# [Data under study]
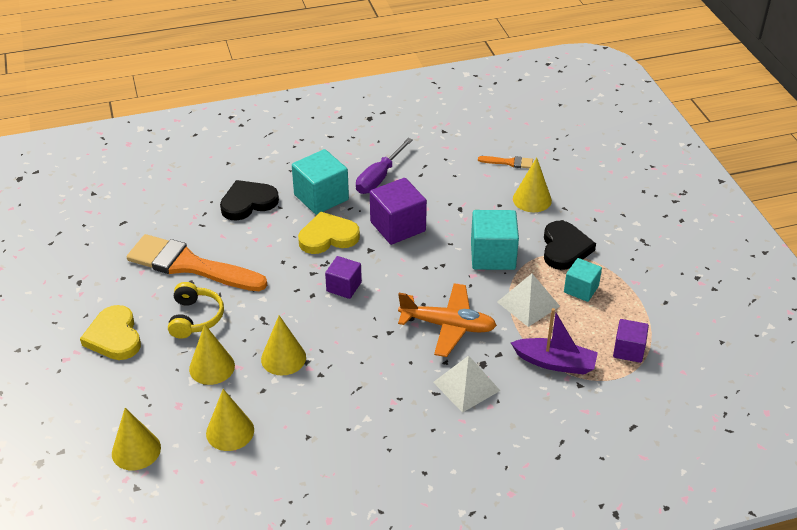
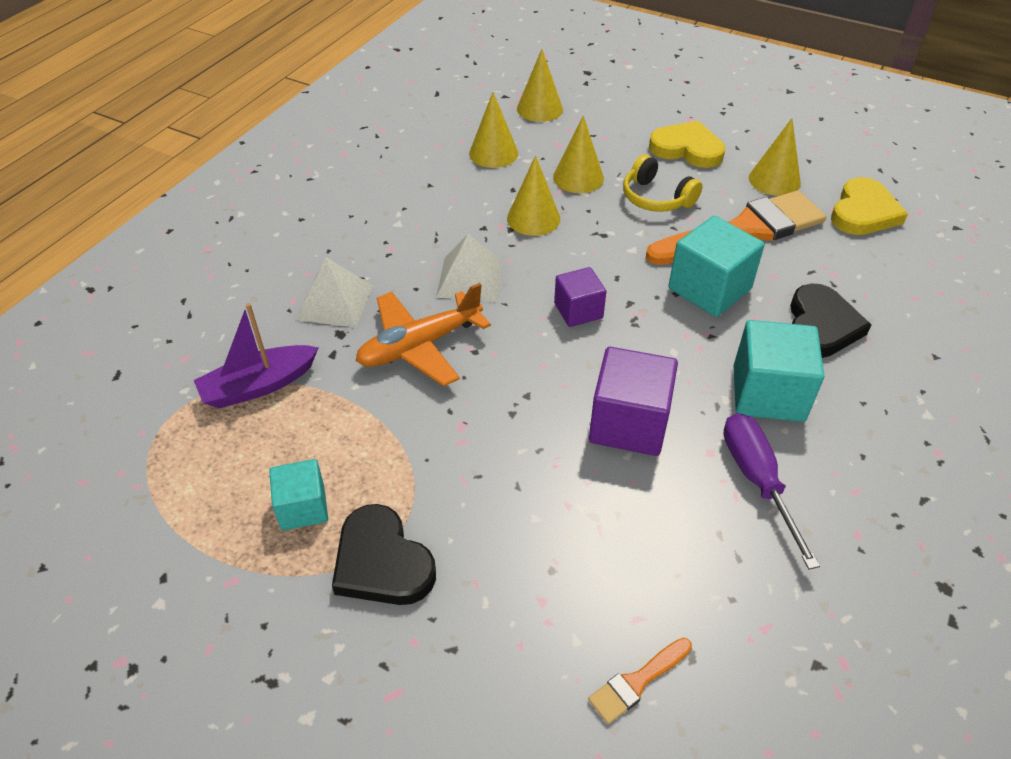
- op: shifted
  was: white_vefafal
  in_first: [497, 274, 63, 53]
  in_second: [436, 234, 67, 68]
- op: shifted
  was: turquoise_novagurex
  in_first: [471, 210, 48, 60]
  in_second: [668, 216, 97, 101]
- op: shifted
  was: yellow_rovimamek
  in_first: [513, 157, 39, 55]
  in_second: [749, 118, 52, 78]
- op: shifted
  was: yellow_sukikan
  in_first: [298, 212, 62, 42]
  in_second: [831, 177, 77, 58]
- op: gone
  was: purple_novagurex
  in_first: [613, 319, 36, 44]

# [What you have to do]
What needs duplicating is the run of lines from the one containing "in_first: [513, 157, 39, 55]" through the last line of the entries above, exact and complete.

# [Exercise answer]
  in_first: [513, 157, 39, 55]
  in_second: [749, 118, 52, 78]
- op: shifted
  was: yellow_sukikan
  in_first: [298, 212, 62, 42]
  in_second: [831, 177, 77, 58]
- op: gone
  was: purple_novagurex
  in_first: [613, 319, 36, 44]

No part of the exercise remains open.